Task prompt: Search the entries for the word "minus". Copy every line that holds it.

[Version difference data]

- - -

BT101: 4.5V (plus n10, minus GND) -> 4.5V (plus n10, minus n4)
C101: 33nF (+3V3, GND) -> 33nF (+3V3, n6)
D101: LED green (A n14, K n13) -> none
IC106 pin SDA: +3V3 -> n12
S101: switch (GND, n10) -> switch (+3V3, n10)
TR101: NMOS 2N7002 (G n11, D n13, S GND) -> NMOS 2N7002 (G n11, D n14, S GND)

- - -

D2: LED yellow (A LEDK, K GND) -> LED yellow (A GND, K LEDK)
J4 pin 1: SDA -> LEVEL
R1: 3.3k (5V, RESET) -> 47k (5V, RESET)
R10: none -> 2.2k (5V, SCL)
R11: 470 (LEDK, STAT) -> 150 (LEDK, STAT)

- - -

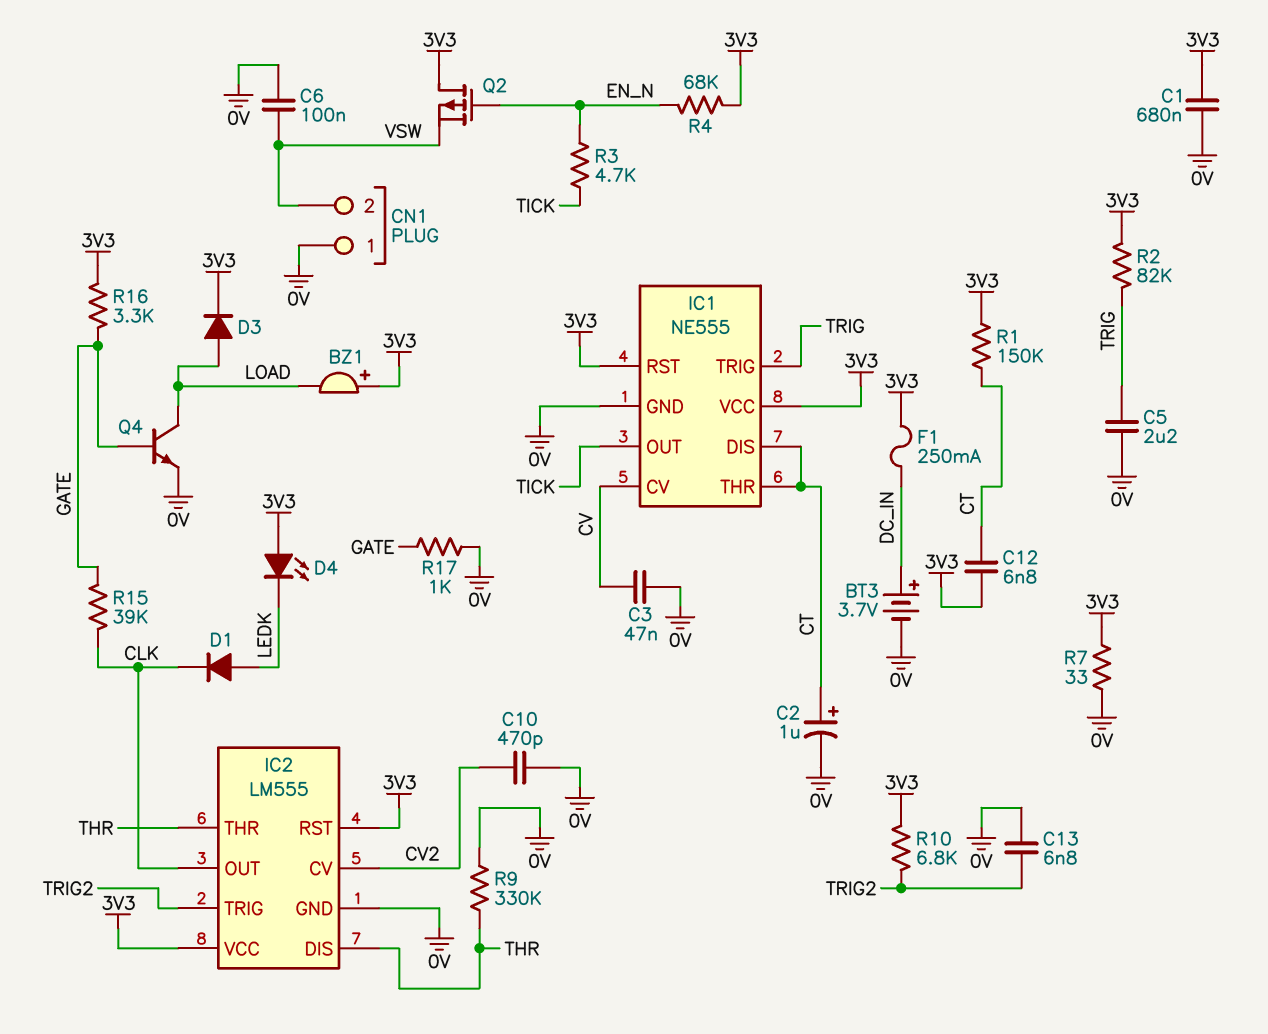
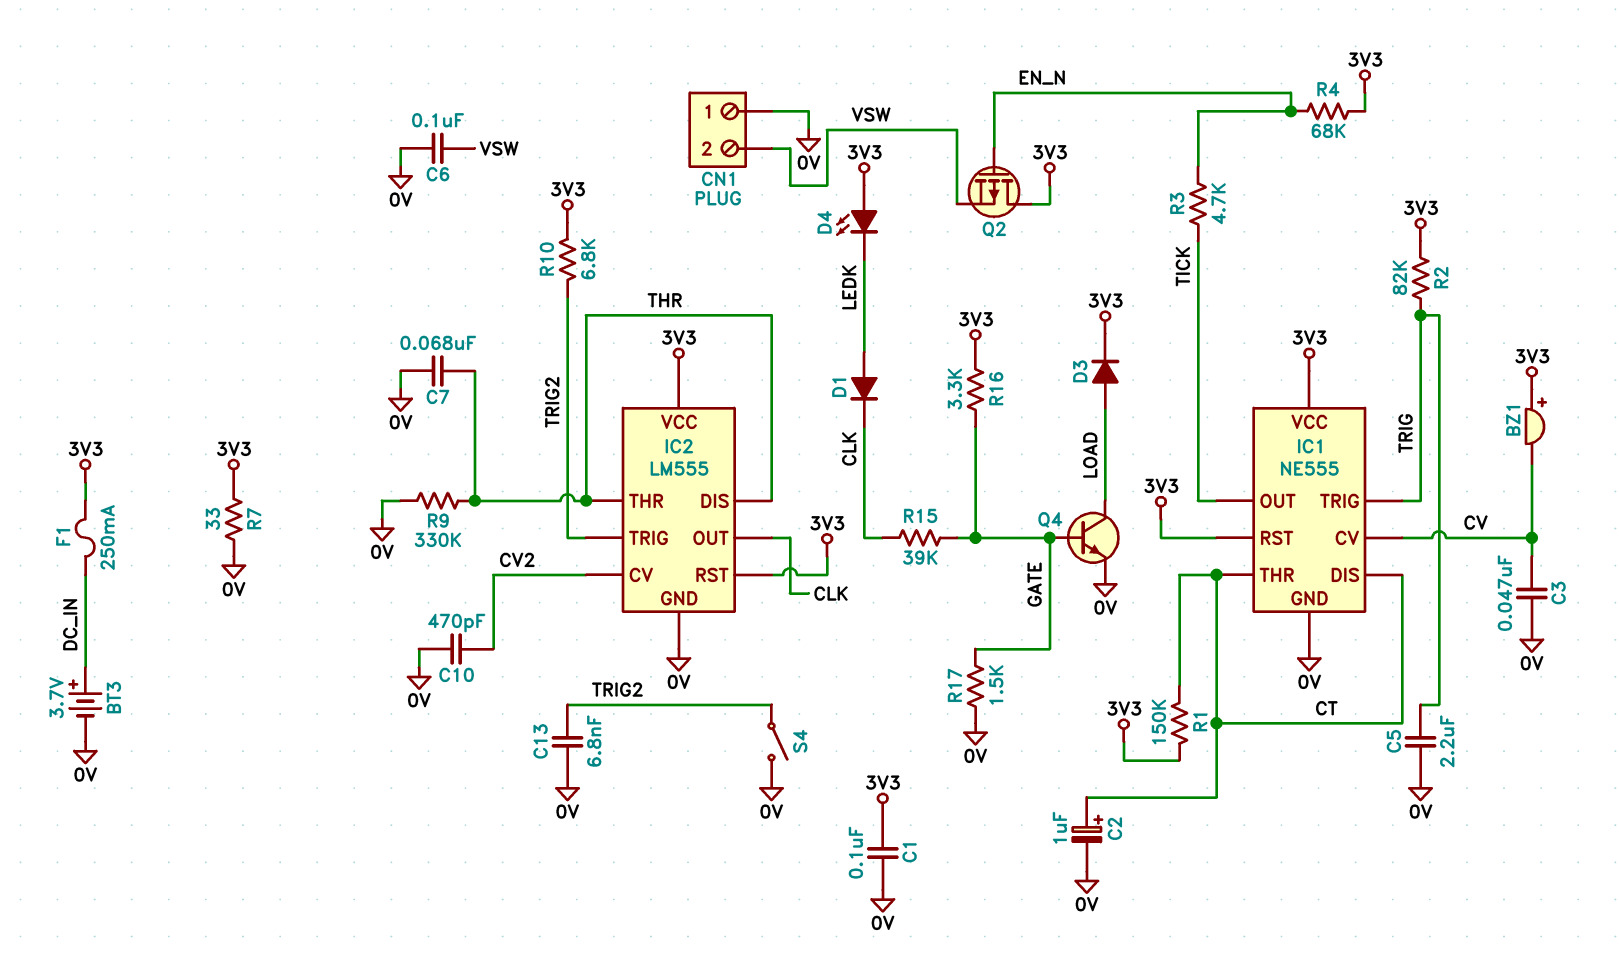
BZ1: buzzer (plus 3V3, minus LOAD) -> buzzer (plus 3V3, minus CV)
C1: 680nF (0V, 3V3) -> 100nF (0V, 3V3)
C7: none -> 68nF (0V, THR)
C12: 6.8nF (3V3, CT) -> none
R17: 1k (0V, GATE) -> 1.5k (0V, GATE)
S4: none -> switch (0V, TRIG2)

- - -

Written response:
BT101: 4.5V (plus n10, minus GND) -> 4.5V (plus n10, minus n4)
BZ1: buzzer (plus 3V3, minus LOAD) -> buzzer (plus 3V3, minus CV)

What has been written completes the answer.